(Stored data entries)
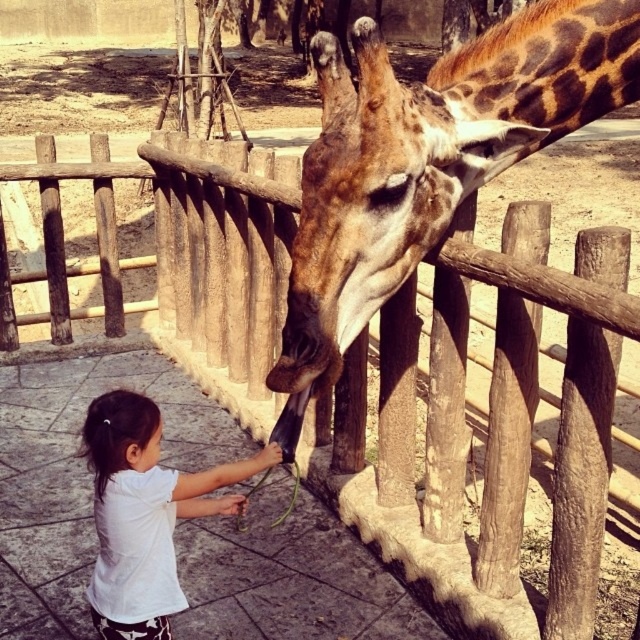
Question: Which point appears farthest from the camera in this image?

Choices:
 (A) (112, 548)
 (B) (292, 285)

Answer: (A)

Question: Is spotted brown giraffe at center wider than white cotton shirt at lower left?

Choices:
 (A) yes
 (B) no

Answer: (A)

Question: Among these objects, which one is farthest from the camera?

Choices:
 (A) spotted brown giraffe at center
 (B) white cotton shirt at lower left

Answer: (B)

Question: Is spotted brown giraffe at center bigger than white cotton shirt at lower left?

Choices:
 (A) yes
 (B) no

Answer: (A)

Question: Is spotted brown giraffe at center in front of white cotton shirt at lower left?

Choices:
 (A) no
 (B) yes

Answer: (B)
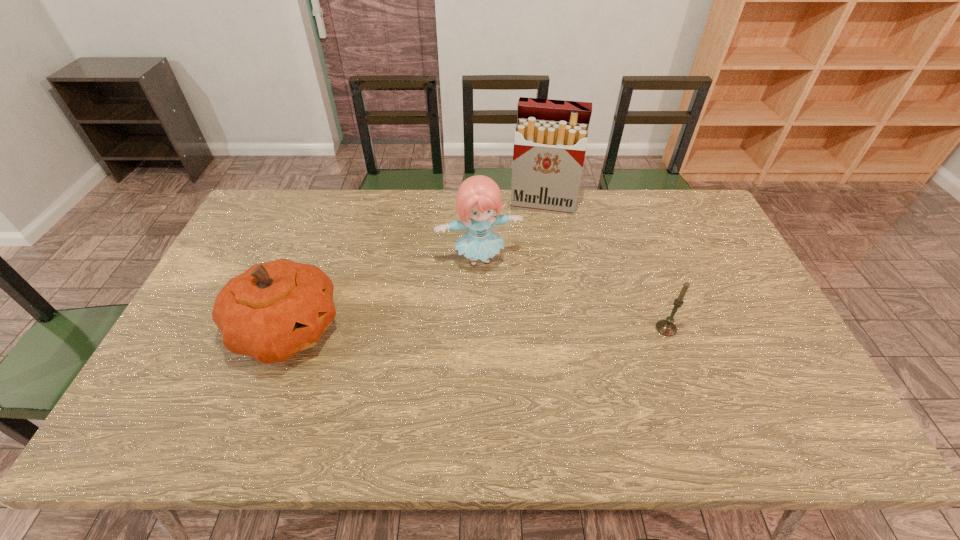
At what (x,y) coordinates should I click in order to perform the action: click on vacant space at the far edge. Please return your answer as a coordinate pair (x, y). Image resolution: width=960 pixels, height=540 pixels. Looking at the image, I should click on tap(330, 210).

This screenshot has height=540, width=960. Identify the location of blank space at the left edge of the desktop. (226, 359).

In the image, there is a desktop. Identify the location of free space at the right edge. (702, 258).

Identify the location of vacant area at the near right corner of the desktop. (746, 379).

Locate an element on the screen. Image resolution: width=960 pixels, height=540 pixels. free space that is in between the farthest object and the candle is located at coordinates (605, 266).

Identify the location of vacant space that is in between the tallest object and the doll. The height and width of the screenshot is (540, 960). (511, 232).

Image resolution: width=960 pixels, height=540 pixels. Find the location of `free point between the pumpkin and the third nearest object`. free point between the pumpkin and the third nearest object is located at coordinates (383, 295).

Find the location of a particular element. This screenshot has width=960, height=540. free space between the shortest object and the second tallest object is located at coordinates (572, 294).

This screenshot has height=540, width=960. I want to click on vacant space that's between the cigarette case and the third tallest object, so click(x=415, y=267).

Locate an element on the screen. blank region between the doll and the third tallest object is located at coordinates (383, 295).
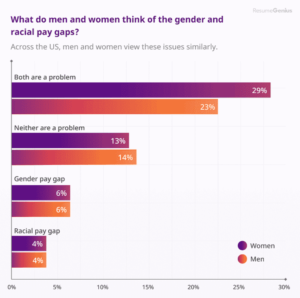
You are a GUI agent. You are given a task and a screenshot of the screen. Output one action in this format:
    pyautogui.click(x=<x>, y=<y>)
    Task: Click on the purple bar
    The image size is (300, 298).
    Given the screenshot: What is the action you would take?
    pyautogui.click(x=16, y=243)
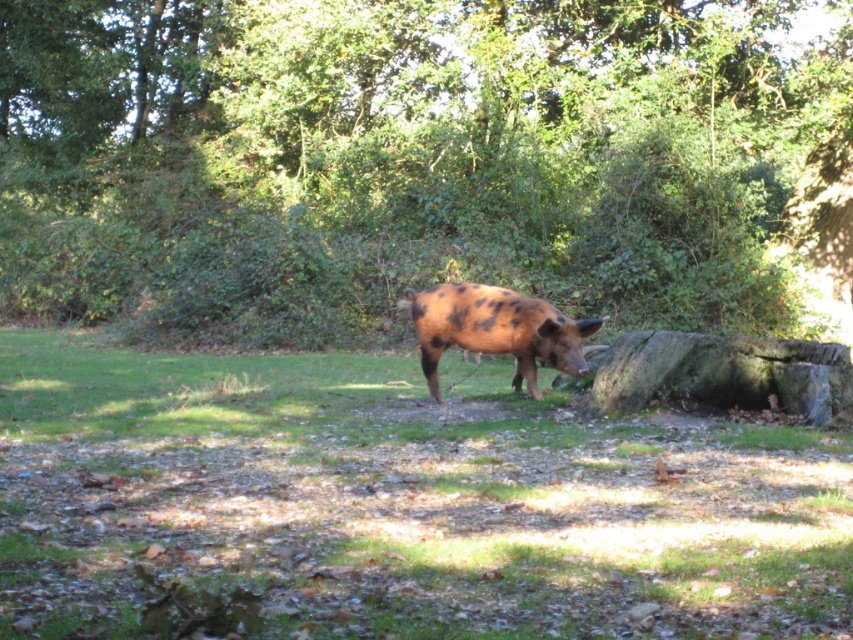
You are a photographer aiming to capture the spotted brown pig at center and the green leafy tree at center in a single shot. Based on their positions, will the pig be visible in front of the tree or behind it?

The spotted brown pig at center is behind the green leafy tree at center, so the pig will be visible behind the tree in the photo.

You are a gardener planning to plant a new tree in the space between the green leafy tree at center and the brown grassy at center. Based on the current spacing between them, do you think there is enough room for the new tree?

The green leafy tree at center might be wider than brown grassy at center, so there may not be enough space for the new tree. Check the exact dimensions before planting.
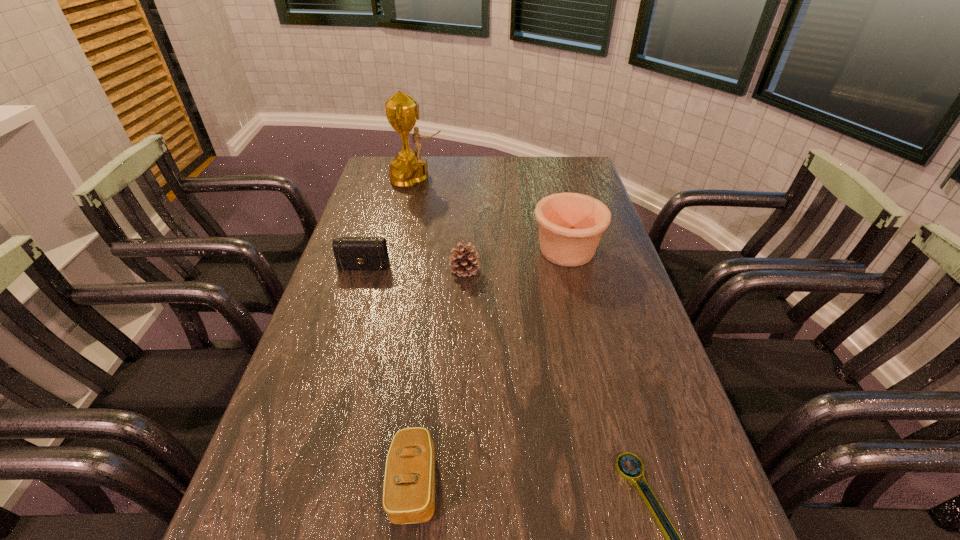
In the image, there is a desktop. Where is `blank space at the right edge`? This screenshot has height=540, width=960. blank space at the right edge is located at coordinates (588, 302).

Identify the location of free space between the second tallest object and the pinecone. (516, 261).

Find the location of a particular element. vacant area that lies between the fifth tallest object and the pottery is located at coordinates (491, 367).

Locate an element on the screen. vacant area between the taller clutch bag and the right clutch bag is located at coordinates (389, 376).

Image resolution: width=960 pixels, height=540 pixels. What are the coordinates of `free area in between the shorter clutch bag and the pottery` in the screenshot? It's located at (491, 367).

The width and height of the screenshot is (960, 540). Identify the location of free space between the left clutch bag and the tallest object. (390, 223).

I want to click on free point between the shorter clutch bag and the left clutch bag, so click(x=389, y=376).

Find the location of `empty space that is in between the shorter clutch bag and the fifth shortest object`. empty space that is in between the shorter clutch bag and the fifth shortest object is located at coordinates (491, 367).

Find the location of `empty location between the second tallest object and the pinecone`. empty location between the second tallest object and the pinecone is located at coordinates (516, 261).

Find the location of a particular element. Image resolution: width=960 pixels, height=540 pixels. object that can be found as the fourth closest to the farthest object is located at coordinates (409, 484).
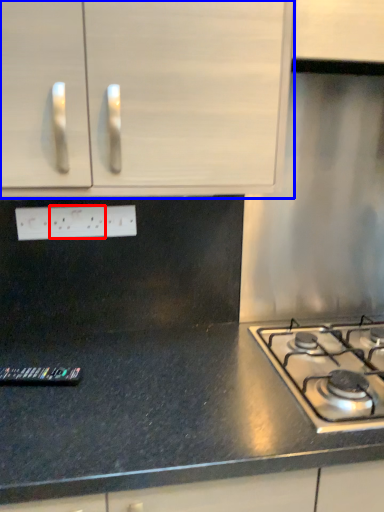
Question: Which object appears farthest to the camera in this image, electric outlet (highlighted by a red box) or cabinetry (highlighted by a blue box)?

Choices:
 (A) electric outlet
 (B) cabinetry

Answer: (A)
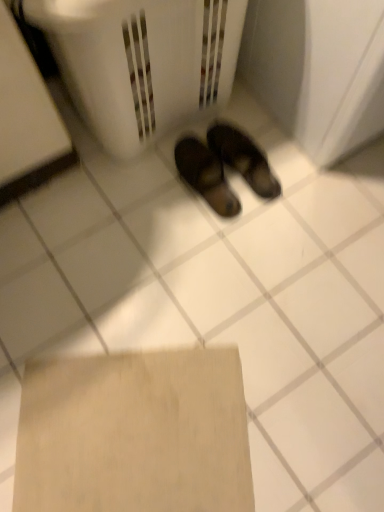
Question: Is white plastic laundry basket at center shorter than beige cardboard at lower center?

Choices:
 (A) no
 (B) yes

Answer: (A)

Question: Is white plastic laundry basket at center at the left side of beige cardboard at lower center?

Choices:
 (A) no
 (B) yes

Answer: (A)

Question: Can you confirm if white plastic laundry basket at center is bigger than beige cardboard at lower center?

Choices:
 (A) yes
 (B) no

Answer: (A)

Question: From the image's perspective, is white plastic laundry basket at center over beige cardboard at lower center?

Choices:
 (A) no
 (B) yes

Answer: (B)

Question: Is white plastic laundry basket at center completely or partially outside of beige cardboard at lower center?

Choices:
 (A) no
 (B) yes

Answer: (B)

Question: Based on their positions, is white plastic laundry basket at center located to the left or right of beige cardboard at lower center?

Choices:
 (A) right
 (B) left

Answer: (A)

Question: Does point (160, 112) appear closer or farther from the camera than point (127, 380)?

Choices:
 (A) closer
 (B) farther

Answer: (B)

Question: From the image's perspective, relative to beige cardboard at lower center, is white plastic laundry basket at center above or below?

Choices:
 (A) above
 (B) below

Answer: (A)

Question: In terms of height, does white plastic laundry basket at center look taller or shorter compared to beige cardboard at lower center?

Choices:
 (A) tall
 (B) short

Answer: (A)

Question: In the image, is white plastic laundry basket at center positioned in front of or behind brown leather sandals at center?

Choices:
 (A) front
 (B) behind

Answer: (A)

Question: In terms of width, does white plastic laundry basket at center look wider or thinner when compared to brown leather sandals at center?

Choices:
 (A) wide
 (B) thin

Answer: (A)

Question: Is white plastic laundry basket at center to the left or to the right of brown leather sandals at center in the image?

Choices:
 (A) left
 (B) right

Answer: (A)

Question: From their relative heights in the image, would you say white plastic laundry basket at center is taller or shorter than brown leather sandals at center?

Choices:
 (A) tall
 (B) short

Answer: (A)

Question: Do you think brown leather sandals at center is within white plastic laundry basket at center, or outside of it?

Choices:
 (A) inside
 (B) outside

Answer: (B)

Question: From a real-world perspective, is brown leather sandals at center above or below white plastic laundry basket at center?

About this exercise> Copy every line of these records word for word, leaving out the pictures.

Answer area>
Question: Which point appears farthest from the camera in this image?

Choices:
 (A) (112, 548)
 (B) (292, 285)

Answer: (A)

Question: Is spotted brown giraffe at center wider than white cotton shirt at lower left?

Choices:
 (A) yes
 (B) no

Answer: (A)

Question: Among these objects, which one is farthest from the camera?

Choices:
 (A) spotted brown giraffe at center
 (B) white cotton shirt at lower left

Answer: (B)

Question: Is spotted brown giraffe at center bigger than white cotton shirt at lower left?

Choices:
 (A) yes
 (B) no

Answer: (A)

Question: Is spotted brown giraffe at center in front of white cotton shirt at lower left?

Choices:
 (A) no
 (B) yes

Answer: (B)
At what (x,y) coordinates should I click in order to perform the action: click on vacant space at the far edge. Please return your answer as a coordinate pair (x, y). Image resolution: width=960 pixels, height=540 pixels. Looking at the image, I should click on tap(330, 210).

This screenshot has height=540, width=960. Identify the location of blank space at the left edge of the desktop. (226, 359).

In the image, there is a desktop. Identify the location of free space at the right edge. (702, 258).

Identify the location of vacant area at the near right corner of the desktop. (746, 379).

Locate an element on the screen. Image resolution: width=960 pixels, height=540 pixels. free space that is in between the farthest object and the candle is located at coordinates (605, 266).

Identify the location of vacant space that is in between the tallest object and the doll. The height and width of the screenshot is (540, 960). (511, 232).

Image resolution: width=960 pixels, height=540 pixels. Find the location of `free point between the pumpkin and the third nearest object`. free point between the pumpkin and the third nearest object is located at coordinates (383, 295).

Find the location of a particular element. This screenshot has width=960, height=540. free space between the shortest object and the second tallest object is located at coordinates (572, 294).

This screenshot has height=540, width=960. I want to click on vacant space that's between the cigarette case and the third tallest object, so click(x=415, y=267).

Locate an element on the screen. blank region between the doll and the third tallest object is located at coordinates (383, 295).
You are a GUI agent. You are given a task and a screenshot of the screen. Output one action in this format:
    pyautogui.click(x=<x>, y=<y>)
    Task: Click on the purple bar
    The image size is (300, 298).
    Given the screenshot: What is the action you would take?
    pyautogui.click(x=16, y=243)
You are a photographer aiming to capture the spotted brown pig at center and the green leafy tree at center in a single shot. Based on their positions, will the pig be visible in front of the tree or behind it?

The spotted brown pig at center is behind the green leafy tree at center, so the pig will be visible behind the tree in the photo.

You are a gardener planning to plant a new tree in the space between the green leafy tree at center and the brown grassy at center. Based on the current spacing between them, do you think there is enough room for the new tree?

The green leafy tree at center might be wider than brown grassy at center, so there may not be enough space for the new tree. Check the exact dimensions before planting.
In the image, there is a desktop. Where is `blank space at the right edge`? This screenshot has height=540, width=960. blank space at the right edge is located at coordinates (588, 302).

Identify the location of free space between the second tallest object and the pinecone. (516, 261).

Find the location of a particular element. vacant area that lies between the fifth tallest object and the pottery is located at coordinates (491, 367).

Locate an element on the screen. vacant area between the taller clutch bag and the right clutch bag is located at coordinates (389, 376).

Image resolution: width=960 pixels, height=540 pixels. What are the coordinates of `free area in between the shorter clutch bag and the pottery` in the screenshot? It's located at (491, 367).

The width and height of the screenshot is (960, 540). Identify the location of free space between the left clutch bag and the tallest object. (390, 223).

I want to click on free point between the shorter clutch bag and the left clutch bag, so click(x=389, y=376).

Find the location of `empty space that is in between the shorter clutch bag and the fifth shortest object`. empty space that is in between the shorter clutch bag and the fifth shortest object is located at coordinates (491, 367).

Find the location of `empty location between the second tallest object and the pinecone`. empty location between the second tallest object and the pinecone is located at coordinates (516, 261).

Find the location of a particular element. Image resolution: width=960 pixels, height=540 pixels. object that can be found as the fourth closest to the farthest object is located at coordinates (409, 484).
Question: Which object appears farthest to the camera in this image, electric outlet (highlighted by a red box) or cabinetry (highlighted by a blue box)?

Choices:
 (A) electric outlet
 (B) cabinetry

Answer: (A)
Question: Is white plastic laundry basket at center shorter than beige cardboard at lower center?

Choices:
 (A) no
 (B) yes

Answer: (A)

Question: Is white plastic laundry basket at center at the left side of beige cardboard at lower center?

Choices:
 (A) no
 (B) yes

Answer: (A)

Question: Can you confirm if white plastic laundry basket at center is bigger than beige cardboard at lower center?

Choices:
 (A) yes
 (B) no

Answer: (A)

Question: From the image's perspective, is white plastic laundry basket at center over beige cardboard at lower center?

Choices:
 (A) no
 (B) yes

Answer: (B)

Question: Is white plastic laundry basket at center completely or partially outside of beige cardboard at lower center?

Choices:
 (A) no
 (B) yes

Answer: (B)

Question: Based on their positions, is white plastic laundry basket at center located to the left or right of beige cardboard at lower center?

Choices:
 (A) right
 (B) left

Answer: (A)

Question: Does point (160, 112) appear closer or farther from the camera than point (127, 380)?

Choices:
 (A) closer
 (B) farther

Answer: (B)

Question: From the image's perspective, relative to beige cardboard at lower center, is white plastic laundry basket at center above or below?

Choices:
 (A) above
 (B) below

Answer: (A)

Question: In terms of height, does white plastic laundry basket at center look taller or shorter compared to beige cardboard at lower center?

Choices:
 (A) tall
 (B) short

Answer: (A)

Question: In the image, is white plastic laundry basket at center positioned in front of or behind brown leather sandals at center?

Choices:
 (A) front
 (B) behind

Answer: (A)

Question: In terms of width, does white plastic laundry basket at center look wider or thinner when compared to brown leather sandals at center?

Choices:
 (A) wide
 (B) thin

Answer: (A)

Question: Is white plastic laundry basket at center to the left or to the right of brown leather sandals at center in the image?

Choices:
 (A) left
 (B) right

Answer: (A)

Question: From their relative heights in the image, would you say white plastic laundry basket at center is taller or shorter than brown leather sandals at center?

Choices:
 (A) tall
 (B) short

Answer: (A)

Question: Do you think brown leather sandals at center is within white plastic laundry basket at center, or outside of it?

Choices:
 (A) inside
 (B) outside

Answer: (B)

Question: From a real-world perspective, is brown leather sandals at center above or below white plastic laundry basket at center?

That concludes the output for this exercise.